--- ABOUT THIS EXERCISE ---
State the number of lines in these records that include the string "yellow", and say nothing more.
++++ DATA EXCERPTS
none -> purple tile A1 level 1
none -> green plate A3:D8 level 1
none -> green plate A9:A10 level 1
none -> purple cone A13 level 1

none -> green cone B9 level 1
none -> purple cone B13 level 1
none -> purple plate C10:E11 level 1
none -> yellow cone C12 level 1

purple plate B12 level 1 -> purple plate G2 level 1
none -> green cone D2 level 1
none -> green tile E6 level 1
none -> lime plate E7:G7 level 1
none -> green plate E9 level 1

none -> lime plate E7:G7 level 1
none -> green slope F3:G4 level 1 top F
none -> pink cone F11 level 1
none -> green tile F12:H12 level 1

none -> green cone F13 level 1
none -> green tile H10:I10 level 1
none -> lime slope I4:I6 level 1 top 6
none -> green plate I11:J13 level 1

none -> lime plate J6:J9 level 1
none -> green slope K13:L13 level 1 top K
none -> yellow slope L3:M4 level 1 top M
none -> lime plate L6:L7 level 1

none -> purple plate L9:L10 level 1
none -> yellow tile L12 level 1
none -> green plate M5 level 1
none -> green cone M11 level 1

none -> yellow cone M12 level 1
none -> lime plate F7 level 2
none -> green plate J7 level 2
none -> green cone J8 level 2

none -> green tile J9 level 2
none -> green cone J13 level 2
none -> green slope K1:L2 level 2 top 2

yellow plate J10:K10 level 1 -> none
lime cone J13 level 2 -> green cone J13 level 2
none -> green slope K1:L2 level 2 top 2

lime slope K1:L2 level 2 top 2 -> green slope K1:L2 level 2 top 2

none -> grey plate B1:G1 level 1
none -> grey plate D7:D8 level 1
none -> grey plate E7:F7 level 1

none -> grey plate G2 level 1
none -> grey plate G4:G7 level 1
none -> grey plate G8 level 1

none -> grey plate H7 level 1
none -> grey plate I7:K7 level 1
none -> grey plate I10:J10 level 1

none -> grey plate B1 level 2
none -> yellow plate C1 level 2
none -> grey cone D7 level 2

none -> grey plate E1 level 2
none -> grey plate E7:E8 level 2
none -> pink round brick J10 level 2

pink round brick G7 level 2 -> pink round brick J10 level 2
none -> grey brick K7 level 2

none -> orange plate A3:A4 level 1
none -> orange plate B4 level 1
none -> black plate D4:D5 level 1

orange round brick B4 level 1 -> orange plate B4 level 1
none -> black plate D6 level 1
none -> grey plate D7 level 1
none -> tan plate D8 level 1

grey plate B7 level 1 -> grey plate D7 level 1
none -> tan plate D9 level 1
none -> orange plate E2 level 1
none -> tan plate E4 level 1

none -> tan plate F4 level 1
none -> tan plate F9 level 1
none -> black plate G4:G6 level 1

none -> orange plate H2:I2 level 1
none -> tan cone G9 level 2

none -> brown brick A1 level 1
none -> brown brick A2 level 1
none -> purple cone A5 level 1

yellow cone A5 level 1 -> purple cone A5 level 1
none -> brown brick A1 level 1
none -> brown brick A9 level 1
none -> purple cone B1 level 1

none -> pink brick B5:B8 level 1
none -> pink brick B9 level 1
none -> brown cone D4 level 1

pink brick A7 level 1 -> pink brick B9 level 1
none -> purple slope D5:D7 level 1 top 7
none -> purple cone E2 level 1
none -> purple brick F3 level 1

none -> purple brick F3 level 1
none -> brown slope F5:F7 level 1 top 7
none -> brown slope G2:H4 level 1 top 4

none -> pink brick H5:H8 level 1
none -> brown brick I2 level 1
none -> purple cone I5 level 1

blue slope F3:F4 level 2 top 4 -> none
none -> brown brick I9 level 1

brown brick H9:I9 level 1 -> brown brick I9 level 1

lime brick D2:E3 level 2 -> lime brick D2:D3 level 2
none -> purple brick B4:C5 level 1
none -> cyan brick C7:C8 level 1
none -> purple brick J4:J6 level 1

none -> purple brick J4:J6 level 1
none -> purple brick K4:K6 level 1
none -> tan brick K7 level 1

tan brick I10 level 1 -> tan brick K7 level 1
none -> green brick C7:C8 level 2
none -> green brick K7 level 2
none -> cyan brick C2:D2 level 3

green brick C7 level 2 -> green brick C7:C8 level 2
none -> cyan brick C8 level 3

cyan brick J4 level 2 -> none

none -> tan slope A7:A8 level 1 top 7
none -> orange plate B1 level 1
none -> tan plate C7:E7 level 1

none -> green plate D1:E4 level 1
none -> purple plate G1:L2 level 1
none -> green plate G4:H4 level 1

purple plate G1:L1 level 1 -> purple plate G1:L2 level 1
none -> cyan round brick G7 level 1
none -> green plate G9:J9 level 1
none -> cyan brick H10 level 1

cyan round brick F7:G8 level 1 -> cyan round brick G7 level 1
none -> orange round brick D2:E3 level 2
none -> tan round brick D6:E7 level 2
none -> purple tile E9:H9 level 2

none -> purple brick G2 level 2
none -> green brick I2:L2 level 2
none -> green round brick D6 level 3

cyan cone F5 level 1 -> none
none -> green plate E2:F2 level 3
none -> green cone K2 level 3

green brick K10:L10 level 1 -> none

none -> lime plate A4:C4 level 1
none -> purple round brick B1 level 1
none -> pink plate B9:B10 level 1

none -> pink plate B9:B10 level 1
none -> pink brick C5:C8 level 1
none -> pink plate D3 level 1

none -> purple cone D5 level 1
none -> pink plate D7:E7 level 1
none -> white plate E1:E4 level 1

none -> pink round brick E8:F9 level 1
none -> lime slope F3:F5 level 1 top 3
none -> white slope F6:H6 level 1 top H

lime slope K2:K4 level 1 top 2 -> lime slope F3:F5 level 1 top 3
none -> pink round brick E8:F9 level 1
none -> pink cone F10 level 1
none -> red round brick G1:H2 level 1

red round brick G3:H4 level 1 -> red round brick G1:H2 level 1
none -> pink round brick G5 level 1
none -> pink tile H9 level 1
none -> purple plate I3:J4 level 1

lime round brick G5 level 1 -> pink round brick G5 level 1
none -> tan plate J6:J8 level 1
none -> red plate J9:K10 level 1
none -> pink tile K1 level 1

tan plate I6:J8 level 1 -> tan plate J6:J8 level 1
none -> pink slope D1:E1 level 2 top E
++++++++
--- EXERCISE SOLUTION ---
7